# [EXERCISE]
Filter these entries, keeping only lines that hold the word "LIGHT".

# [GIVEN INFORMATION]
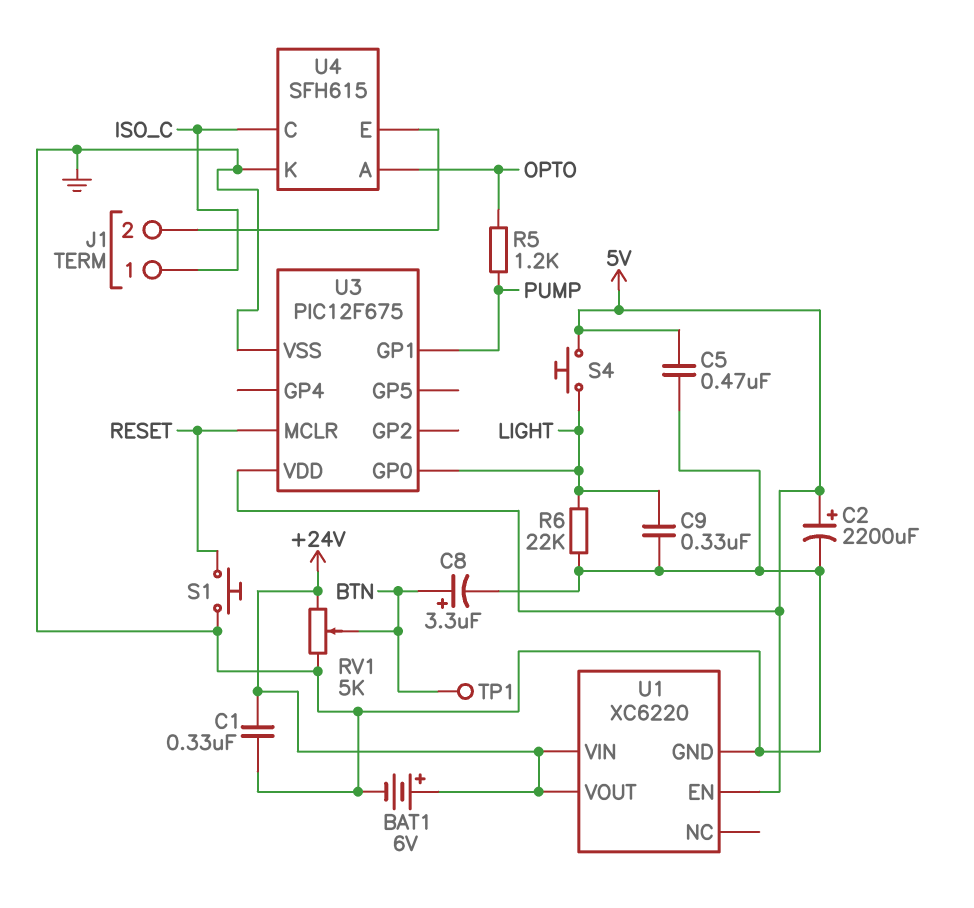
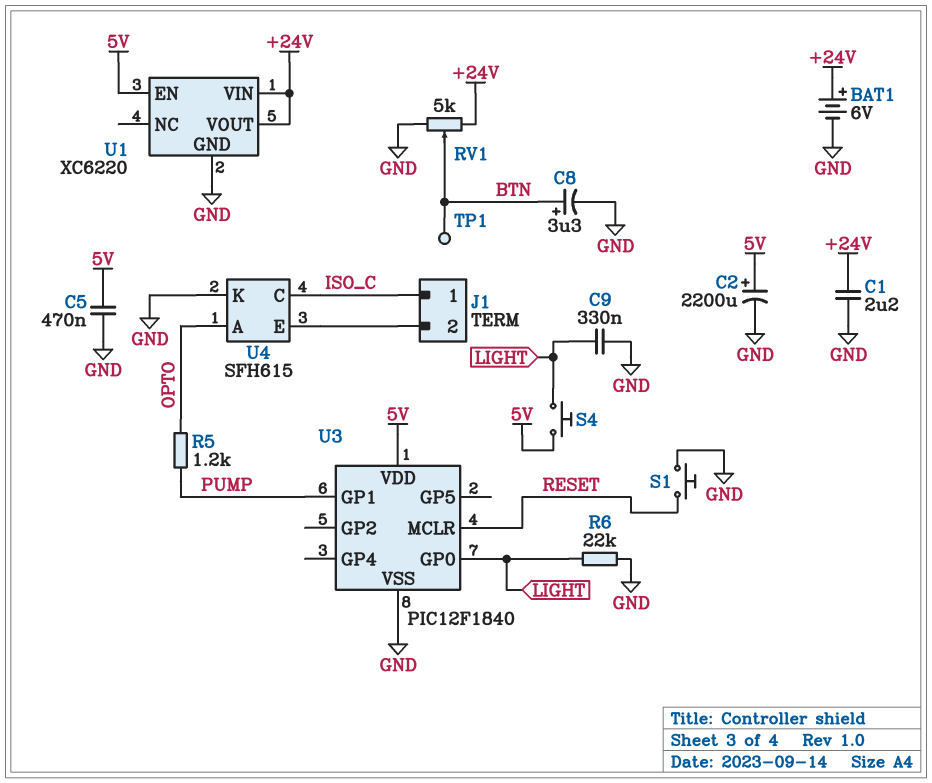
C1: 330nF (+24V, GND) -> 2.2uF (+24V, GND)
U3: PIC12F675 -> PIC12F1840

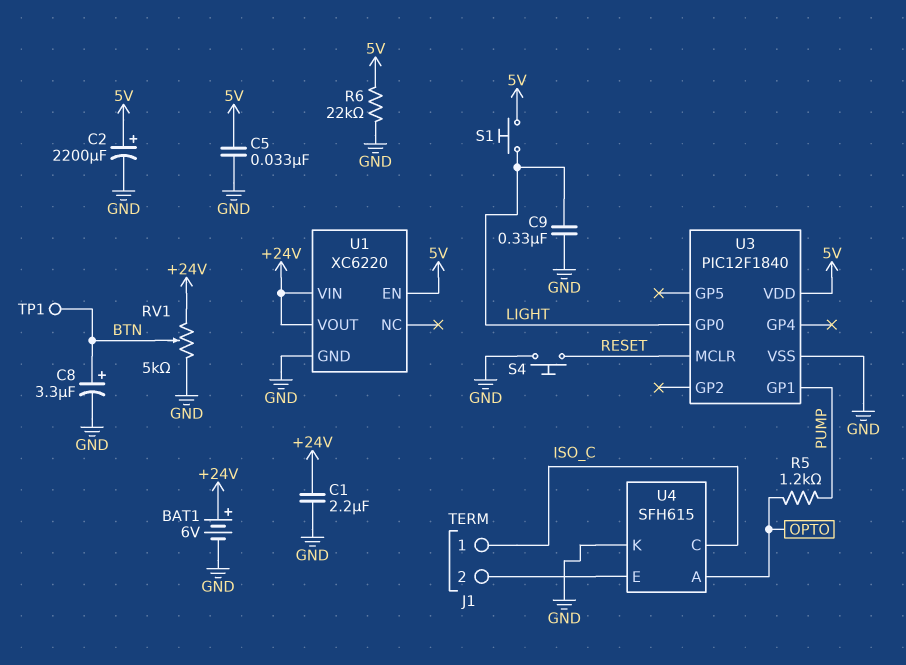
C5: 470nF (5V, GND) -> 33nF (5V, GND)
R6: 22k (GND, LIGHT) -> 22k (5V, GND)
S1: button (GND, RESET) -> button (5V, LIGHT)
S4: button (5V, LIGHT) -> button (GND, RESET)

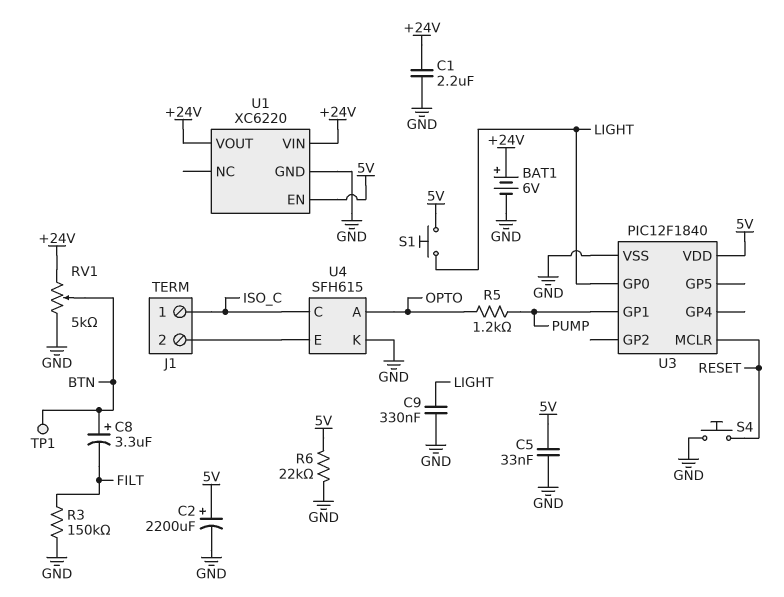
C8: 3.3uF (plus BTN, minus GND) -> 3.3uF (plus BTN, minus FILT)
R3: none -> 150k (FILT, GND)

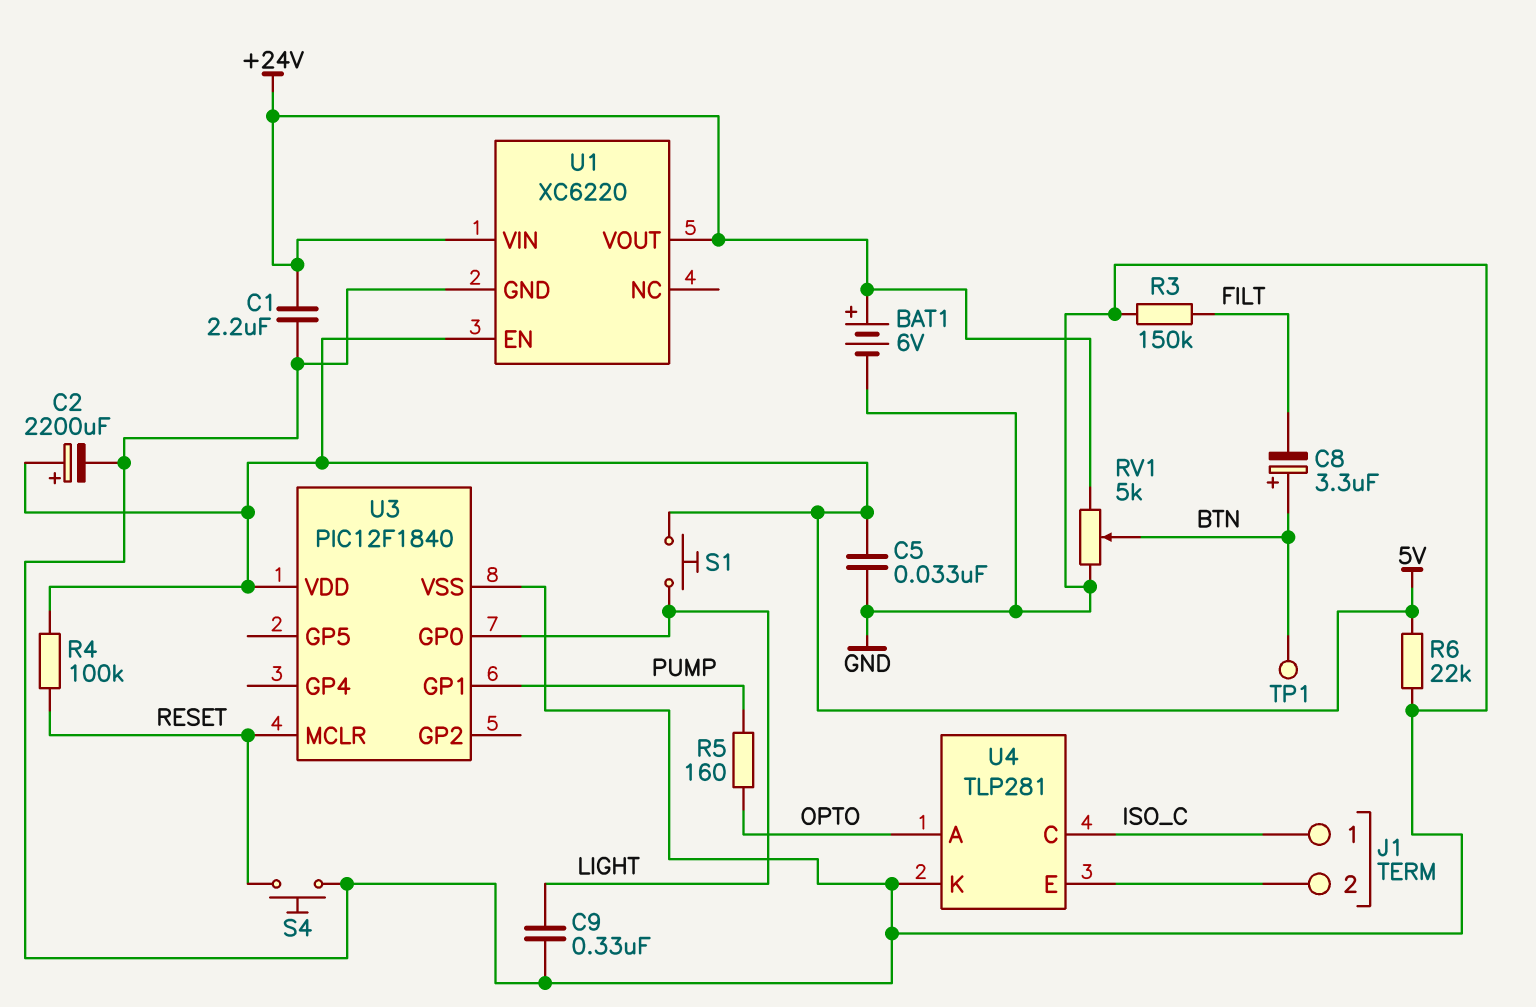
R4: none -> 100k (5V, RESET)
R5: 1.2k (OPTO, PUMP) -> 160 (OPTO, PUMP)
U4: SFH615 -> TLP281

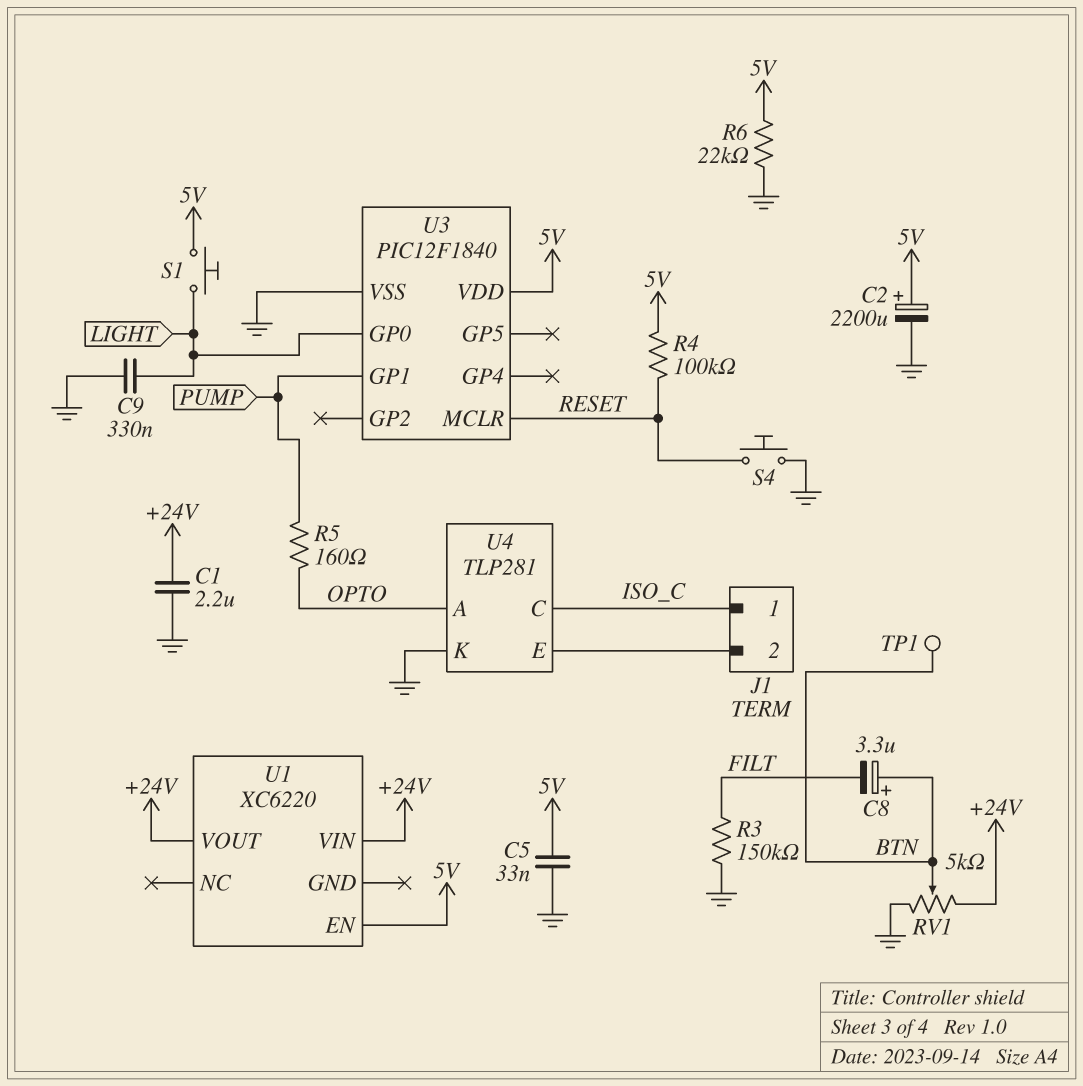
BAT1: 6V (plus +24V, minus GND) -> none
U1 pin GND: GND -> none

# [WRITTEN ANSWER]
R6: 22k (GND, LIGHT) -> 22k (5V, GND)
S1: button (GND, RESET) -> button (5V, LIGHT)
S4: button (5V, LIGHT) -> button (GND, RESET)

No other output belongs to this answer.